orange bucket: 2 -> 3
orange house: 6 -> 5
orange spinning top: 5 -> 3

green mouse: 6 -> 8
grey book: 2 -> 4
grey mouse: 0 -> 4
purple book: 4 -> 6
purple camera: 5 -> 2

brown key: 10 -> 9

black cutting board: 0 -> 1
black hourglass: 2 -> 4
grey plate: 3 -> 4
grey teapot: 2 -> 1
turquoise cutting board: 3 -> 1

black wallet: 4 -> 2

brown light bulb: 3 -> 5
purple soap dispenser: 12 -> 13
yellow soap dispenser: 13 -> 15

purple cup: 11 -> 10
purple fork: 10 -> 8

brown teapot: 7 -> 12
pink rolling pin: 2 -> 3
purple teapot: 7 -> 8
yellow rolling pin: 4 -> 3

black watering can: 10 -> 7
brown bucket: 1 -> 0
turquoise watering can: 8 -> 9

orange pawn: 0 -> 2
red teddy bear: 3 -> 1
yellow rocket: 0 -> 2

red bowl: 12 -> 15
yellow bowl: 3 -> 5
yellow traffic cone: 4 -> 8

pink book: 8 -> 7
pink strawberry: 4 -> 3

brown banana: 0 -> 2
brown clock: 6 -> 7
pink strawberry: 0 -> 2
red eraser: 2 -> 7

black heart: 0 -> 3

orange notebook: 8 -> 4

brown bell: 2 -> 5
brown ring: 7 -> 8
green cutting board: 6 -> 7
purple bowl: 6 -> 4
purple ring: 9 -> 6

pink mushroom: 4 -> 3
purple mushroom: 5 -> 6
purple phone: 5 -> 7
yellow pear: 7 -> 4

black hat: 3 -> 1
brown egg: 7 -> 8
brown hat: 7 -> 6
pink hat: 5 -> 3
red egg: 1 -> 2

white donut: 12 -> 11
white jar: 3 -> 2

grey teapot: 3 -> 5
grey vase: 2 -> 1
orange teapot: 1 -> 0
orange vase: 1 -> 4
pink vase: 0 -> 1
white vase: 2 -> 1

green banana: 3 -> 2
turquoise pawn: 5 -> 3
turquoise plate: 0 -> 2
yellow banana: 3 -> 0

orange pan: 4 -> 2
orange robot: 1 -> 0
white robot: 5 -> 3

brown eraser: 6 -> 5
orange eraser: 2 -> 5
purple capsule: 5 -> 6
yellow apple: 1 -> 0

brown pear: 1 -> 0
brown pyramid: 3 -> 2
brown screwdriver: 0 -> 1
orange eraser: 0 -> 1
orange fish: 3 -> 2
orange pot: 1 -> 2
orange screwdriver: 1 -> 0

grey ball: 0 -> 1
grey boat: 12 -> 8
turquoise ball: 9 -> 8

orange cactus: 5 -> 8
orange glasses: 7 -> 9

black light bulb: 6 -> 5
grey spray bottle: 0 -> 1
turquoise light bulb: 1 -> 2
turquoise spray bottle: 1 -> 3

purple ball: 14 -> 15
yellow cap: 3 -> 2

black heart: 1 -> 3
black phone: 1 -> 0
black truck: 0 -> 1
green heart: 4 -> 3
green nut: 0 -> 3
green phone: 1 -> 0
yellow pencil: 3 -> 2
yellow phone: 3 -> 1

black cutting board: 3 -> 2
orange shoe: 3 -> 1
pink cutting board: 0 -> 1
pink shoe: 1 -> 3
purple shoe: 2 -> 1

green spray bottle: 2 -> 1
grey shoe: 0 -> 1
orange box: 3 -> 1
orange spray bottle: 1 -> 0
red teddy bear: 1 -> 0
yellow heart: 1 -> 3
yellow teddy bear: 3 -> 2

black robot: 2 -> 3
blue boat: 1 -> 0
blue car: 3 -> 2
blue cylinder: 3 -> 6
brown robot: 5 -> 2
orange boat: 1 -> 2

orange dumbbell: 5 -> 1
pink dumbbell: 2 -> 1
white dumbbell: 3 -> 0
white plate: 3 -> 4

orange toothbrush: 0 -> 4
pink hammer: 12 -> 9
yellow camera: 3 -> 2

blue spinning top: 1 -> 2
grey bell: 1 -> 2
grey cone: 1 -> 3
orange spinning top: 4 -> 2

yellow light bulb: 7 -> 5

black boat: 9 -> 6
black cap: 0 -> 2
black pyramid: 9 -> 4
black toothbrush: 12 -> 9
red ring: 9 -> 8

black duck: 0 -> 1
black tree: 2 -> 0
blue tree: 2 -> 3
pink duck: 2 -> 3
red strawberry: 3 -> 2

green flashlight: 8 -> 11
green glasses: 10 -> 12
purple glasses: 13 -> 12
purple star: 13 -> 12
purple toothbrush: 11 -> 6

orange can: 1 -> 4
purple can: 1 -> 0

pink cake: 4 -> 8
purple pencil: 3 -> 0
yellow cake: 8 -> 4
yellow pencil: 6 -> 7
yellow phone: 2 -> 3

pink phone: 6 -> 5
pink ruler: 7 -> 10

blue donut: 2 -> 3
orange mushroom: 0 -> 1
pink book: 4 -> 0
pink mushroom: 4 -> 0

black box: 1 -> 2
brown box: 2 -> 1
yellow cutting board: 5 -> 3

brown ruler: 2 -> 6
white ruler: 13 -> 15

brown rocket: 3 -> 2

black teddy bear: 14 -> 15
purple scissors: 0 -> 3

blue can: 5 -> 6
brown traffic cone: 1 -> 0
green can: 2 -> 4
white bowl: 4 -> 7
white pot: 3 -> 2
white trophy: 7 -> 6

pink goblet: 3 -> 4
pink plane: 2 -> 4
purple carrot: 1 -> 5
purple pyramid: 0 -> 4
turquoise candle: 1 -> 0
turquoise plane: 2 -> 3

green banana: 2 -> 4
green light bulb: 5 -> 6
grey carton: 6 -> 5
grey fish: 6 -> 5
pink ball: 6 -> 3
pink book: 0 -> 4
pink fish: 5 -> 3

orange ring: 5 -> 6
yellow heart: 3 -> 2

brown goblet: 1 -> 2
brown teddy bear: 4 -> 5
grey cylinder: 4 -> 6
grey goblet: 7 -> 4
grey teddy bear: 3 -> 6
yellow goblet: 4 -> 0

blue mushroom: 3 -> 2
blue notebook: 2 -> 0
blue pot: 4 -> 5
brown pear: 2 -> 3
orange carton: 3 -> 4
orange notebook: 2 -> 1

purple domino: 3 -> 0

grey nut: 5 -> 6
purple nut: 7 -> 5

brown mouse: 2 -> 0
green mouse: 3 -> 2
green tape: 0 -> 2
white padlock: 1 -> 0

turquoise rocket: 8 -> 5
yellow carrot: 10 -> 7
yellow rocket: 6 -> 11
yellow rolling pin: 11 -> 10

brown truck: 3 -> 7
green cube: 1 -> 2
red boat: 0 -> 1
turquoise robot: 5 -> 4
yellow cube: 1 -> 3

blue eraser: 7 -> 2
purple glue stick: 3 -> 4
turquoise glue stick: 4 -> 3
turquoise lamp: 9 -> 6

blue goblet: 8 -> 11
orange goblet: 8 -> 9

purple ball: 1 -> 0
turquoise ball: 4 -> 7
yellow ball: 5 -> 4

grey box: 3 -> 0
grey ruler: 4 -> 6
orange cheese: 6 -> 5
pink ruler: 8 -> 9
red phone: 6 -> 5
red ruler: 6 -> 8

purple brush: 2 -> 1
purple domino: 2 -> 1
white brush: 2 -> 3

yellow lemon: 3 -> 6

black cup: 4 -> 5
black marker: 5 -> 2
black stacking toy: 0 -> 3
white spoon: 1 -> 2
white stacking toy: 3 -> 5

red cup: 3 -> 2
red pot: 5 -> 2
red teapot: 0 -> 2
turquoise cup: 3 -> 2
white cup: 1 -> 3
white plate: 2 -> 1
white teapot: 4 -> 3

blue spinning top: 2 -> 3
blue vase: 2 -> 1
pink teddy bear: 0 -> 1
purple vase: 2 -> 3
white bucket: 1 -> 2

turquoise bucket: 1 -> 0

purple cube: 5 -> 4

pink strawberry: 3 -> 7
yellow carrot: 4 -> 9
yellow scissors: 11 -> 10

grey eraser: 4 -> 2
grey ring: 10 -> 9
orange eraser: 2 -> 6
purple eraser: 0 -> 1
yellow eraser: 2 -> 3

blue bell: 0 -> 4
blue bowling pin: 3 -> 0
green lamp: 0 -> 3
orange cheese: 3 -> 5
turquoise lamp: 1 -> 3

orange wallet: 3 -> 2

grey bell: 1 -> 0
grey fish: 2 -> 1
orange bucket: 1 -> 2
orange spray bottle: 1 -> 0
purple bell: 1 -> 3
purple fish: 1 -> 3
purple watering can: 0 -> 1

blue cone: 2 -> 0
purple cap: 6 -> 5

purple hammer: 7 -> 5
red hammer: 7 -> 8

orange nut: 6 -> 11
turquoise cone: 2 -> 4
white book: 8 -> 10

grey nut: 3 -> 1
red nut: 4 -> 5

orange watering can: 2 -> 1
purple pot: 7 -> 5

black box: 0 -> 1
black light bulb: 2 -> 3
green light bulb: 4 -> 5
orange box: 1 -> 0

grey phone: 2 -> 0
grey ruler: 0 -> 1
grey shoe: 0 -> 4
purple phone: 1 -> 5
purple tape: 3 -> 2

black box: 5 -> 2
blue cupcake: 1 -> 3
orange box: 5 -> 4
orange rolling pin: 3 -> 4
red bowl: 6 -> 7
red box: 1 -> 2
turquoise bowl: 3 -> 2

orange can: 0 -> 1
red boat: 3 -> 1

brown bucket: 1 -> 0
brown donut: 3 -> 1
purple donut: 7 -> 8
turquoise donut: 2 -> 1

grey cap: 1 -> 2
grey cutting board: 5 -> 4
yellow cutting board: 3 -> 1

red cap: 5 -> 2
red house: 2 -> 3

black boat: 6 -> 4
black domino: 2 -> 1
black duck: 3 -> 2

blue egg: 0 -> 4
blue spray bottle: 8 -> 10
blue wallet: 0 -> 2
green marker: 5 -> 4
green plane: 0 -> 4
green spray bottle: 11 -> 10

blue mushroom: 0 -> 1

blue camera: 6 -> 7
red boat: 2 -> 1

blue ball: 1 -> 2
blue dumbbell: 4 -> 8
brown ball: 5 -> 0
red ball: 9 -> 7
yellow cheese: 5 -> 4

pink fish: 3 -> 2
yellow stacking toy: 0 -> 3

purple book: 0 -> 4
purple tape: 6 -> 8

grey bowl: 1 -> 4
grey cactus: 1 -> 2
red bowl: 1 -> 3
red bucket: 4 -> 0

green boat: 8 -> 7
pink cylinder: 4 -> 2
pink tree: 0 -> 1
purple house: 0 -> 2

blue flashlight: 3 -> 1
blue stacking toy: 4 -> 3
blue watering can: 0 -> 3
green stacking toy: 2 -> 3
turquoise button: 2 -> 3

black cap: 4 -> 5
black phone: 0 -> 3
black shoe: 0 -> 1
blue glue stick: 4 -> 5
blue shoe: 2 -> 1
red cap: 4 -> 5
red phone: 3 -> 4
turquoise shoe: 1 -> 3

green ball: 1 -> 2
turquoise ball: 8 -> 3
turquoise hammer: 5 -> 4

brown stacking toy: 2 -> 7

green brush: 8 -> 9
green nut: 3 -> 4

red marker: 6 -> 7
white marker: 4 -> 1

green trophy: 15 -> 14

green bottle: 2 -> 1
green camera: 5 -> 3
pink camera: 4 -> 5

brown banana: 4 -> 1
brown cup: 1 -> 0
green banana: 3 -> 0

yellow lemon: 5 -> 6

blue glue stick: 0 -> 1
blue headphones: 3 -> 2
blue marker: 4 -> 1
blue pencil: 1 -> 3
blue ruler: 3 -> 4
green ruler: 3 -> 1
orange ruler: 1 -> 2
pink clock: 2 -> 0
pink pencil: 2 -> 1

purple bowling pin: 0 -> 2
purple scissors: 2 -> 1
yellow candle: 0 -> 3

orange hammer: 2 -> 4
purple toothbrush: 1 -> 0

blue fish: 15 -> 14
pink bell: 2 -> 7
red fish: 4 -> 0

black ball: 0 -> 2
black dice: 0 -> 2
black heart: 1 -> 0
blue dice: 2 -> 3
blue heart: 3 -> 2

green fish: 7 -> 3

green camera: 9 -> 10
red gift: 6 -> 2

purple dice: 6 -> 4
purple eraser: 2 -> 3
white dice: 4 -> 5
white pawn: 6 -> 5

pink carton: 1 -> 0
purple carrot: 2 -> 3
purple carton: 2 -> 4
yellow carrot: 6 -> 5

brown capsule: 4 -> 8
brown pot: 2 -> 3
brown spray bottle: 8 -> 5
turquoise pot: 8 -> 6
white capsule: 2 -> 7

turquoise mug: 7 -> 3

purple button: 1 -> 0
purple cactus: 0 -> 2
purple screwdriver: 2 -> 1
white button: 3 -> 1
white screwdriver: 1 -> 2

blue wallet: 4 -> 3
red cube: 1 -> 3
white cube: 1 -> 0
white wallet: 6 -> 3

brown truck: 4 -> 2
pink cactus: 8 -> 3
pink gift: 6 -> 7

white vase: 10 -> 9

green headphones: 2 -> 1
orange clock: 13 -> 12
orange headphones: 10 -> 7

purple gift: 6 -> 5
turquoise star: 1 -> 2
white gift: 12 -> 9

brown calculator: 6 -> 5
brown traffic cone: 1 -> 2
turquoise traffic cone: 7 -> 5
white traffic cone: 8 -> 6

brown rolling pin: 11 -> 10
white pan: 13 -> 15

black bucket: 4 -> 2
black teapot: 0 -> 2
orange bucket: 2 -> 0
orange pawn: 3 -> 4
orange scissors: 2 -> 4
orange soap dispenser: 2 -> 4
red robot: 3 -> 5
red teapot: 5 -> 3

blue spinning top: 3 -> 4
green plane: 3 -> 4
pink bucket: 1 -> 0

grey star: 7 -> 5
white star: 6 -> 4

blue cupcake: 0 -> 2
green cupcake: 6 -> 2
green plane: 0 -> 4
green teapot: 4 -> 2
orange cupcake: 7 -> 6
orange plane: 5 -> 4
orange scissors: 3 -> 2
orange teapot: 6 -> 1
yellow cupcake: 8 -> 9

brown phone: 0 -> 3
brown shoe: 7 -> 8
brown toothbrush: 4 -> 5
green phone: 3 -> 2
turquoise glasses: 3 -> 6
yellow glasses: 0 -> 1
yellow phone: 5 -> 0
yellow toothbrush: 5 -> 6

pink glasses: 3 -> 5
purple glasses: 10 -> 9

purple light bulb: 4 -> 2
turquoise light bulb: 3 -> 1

====

-- What needs to be done --
Going down the listing above, begin printing at the line with "orange box: 3 -> 1" and finish with the line with "pink dumbbell: 2 -> 1", exactly as they appear.

-- Output below --
orange box: 3 -> 1
orange spray bottle: 1 -> 0
red teddy bear: 1 -> 0
yellow heart: 1 -> 3
yellow teddy bear: 3 -> 2

black robot: 2 -> 3
blue boat: 1 -> 0
blue car: 3 -> 2
blue cylinder: 3 -> 6
brown robot: 5 -> 2
orange boat: 1 -> 2

orange dumbbell: 5 -> 1
pink dumbbell: 2 -> 1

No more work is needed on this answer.